[Task requirements] Since only the text is wanted, print every entry below exactly and omit the images.
#### Working data
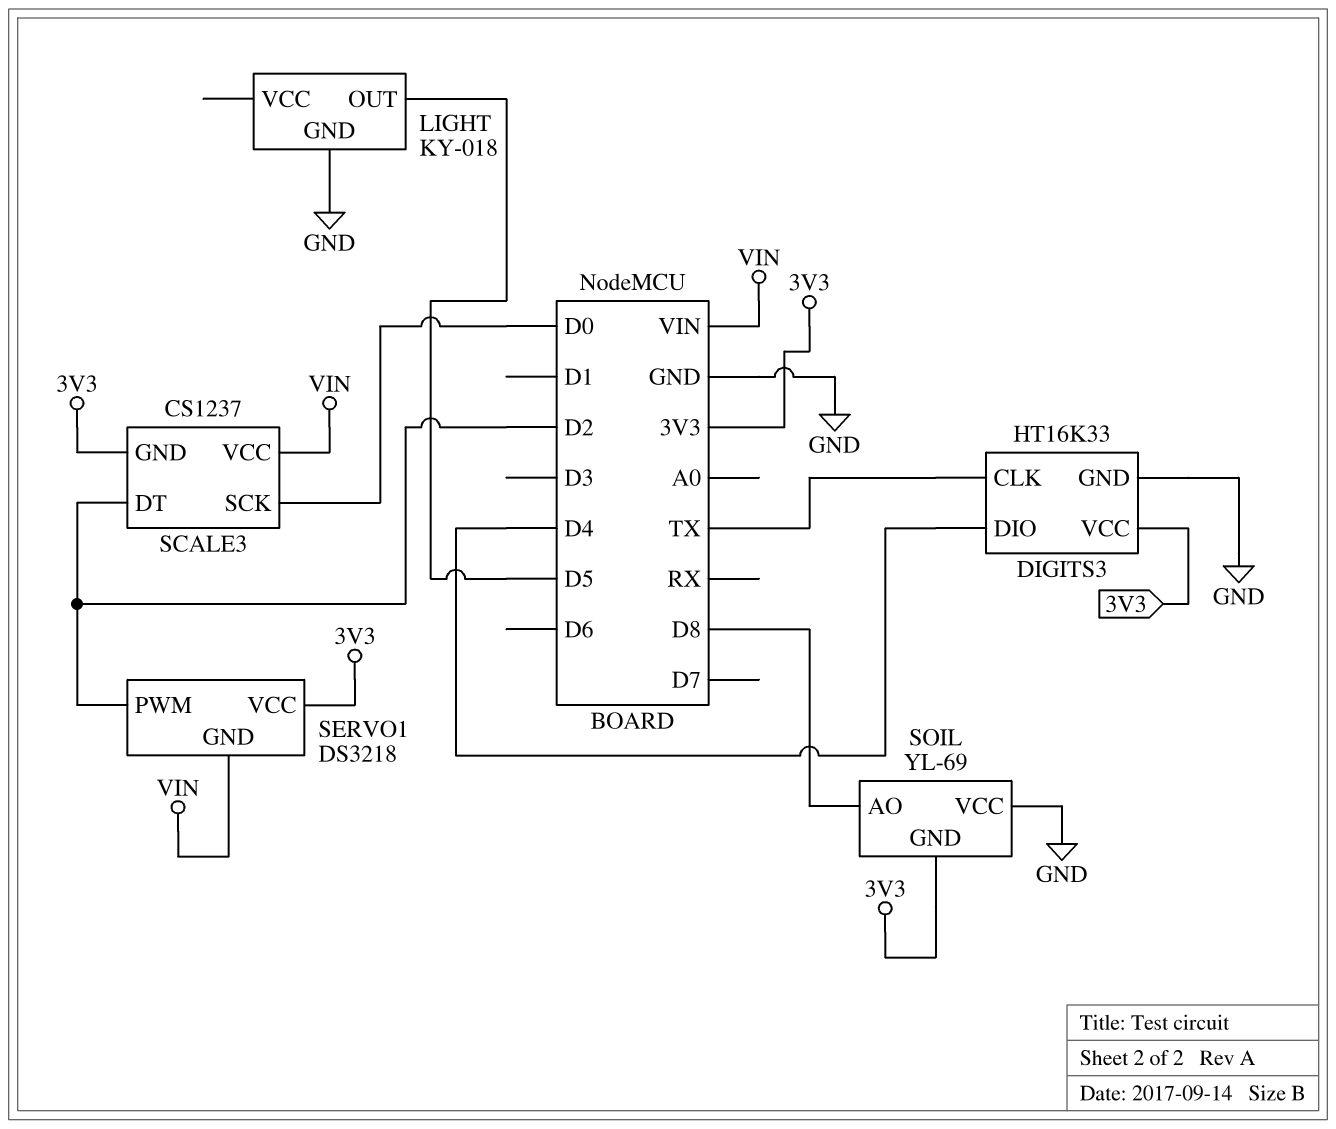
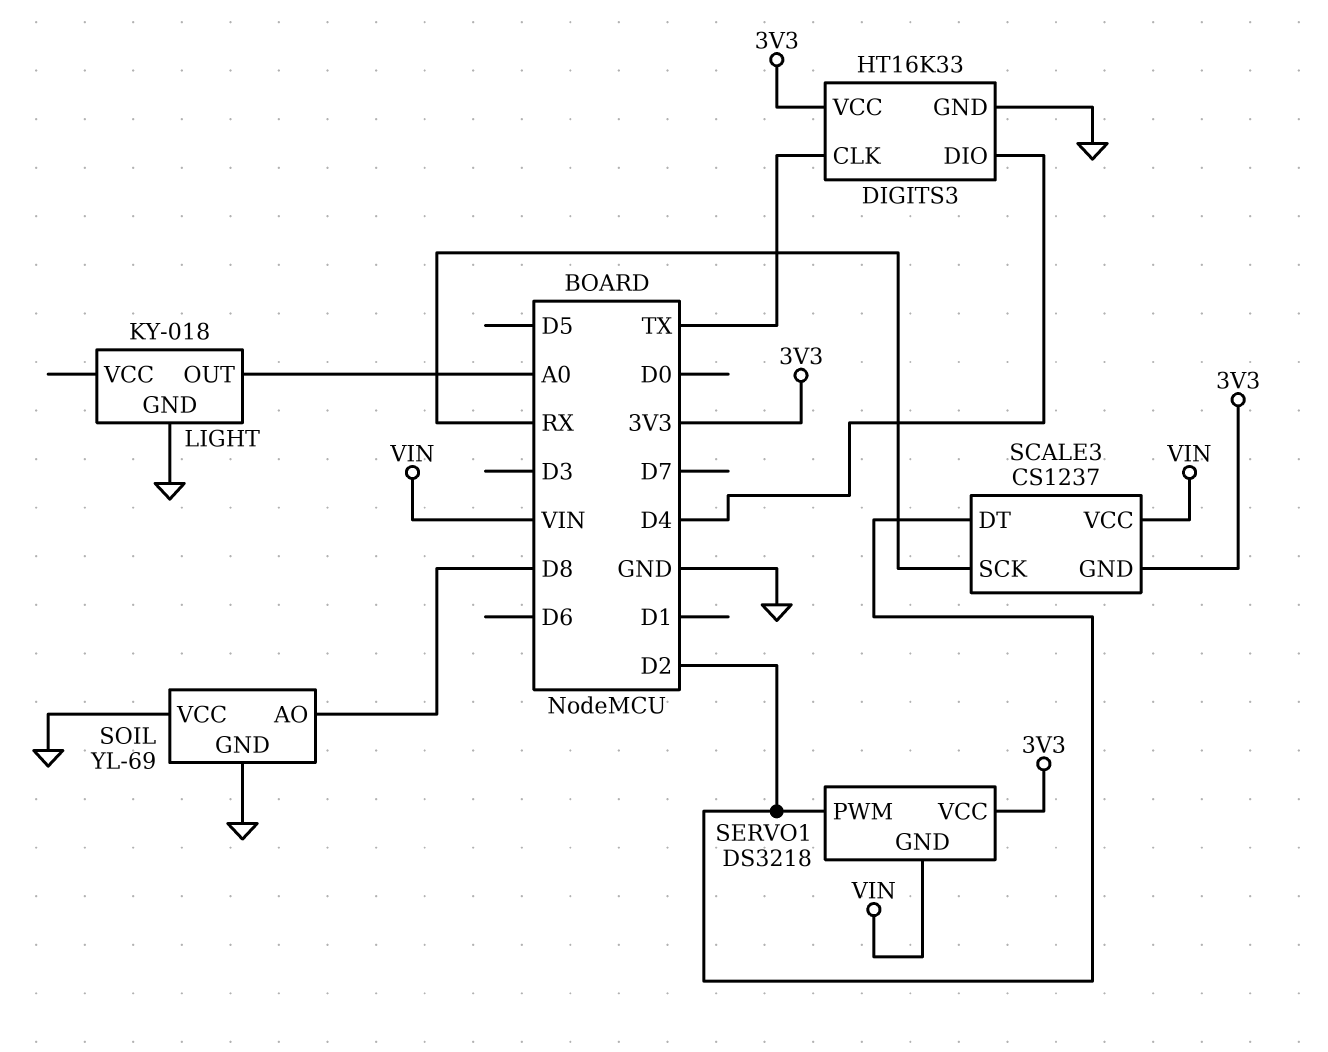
LIGHT pin OUT: D5 -> A0
SCALE3 pin SCK: D0 -> RX
SOIL pin GND: 3V3 -> GND

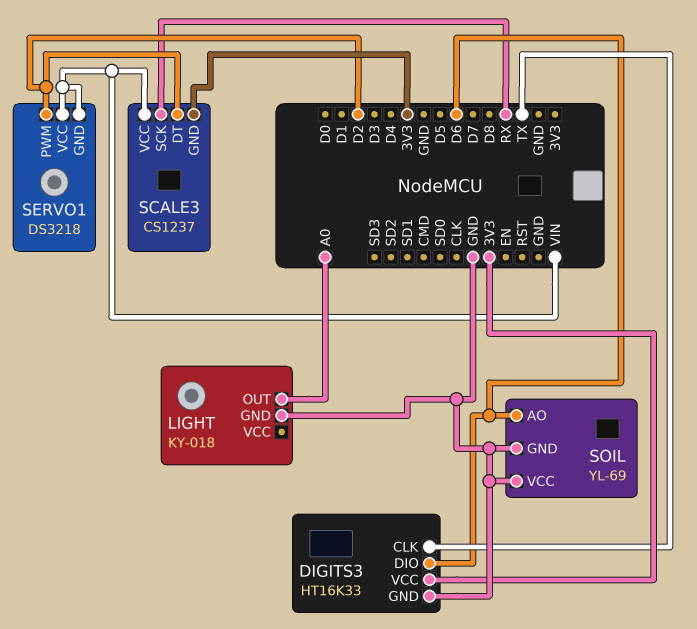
DIGITS3 pin DIO: D4 -> D6
SERVO1 pin VCC: 3V3 -> VIN
SOIL pin AO: D8 -> D6

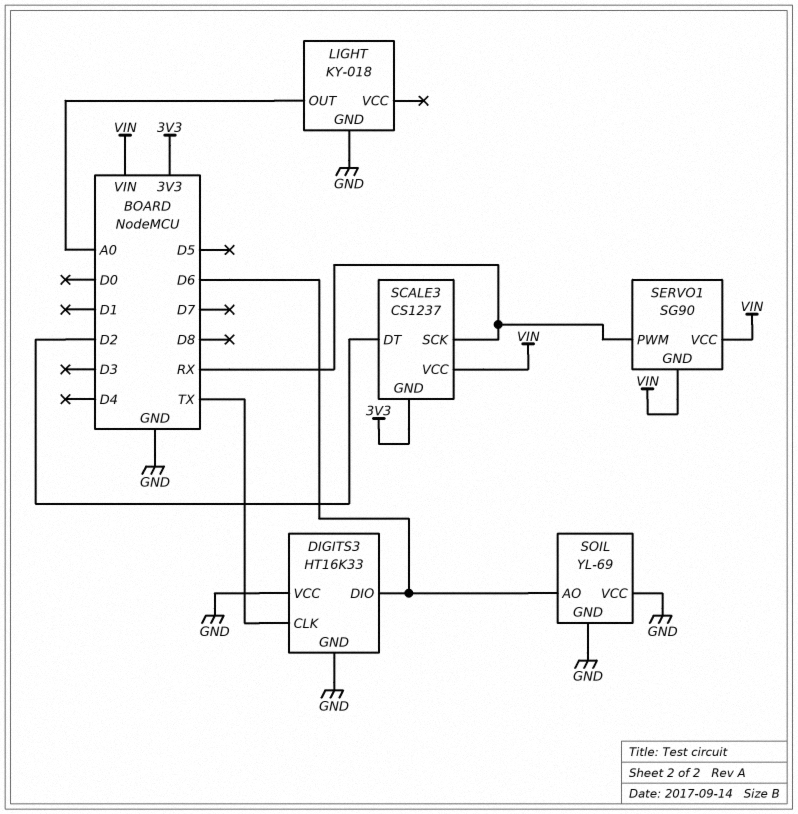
DIGITS3 pin VCC: 3V3 -> GND
SERVO1: DS3218 -> SG90
SERVO1 pin PWM: D2 -> RX

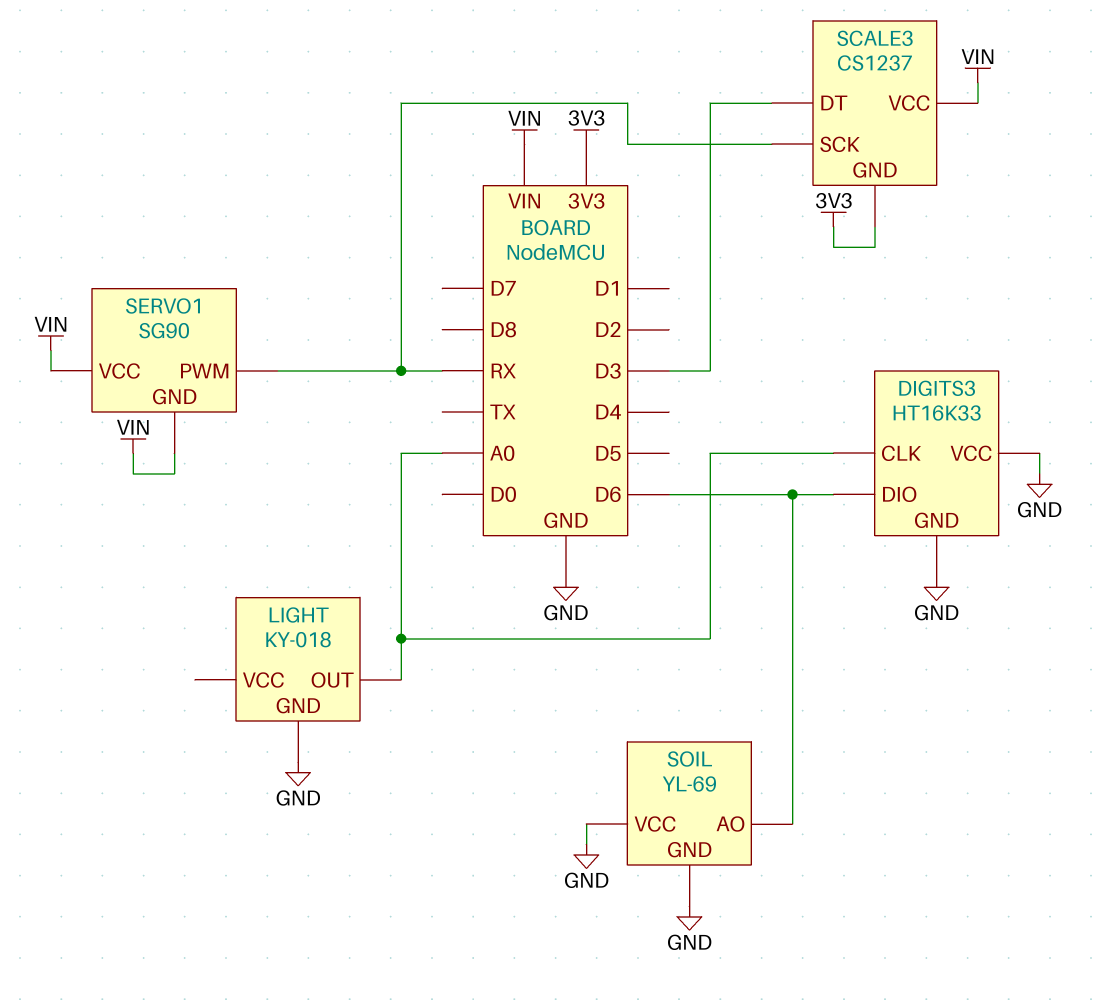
DIGITS3 pin CLK: TX -> A0
SCALE3 pin DT: D2 -> D3

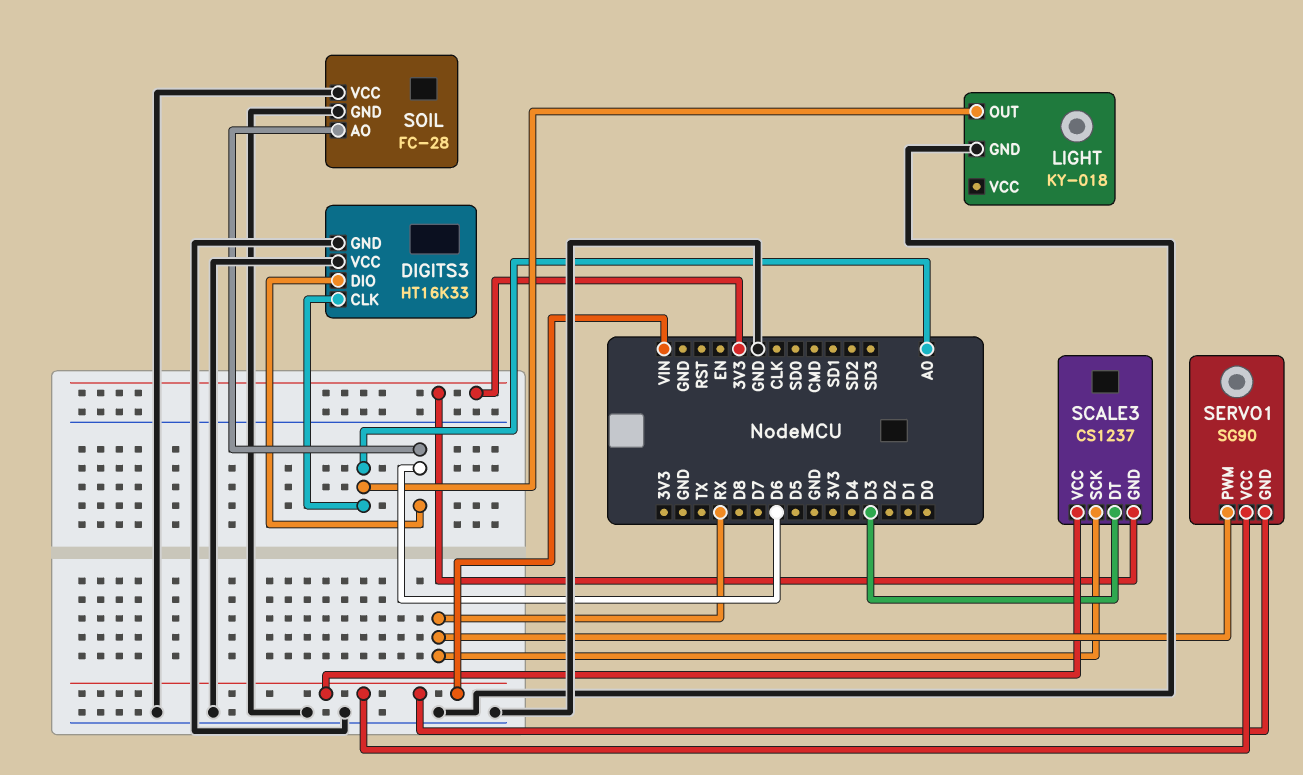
SOIL: YL-69 -> FC-28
########
[Written response]
LIGHT pin OUT: D5 -> A0
SCALE3 pin SCK: D0 -> RX
SOIL pin GND: 3V3 -> GND

DIGITS3 pin DIO: D4 -> D6
SERVO1 pin VCC: 3V3 -> VIN
SOIL pin AO: D8 -> D6

DIGITS3 pin VCC: 3V3 -> GND
SERVO1: DS3218 -> SG90
SERVO1 pin PWM: D2 -> RX

DIGITS3 pin CLK: TX -> A0
SCALE3 pin DT: D2 -> D3

SOIL: YL-69 -> FC-28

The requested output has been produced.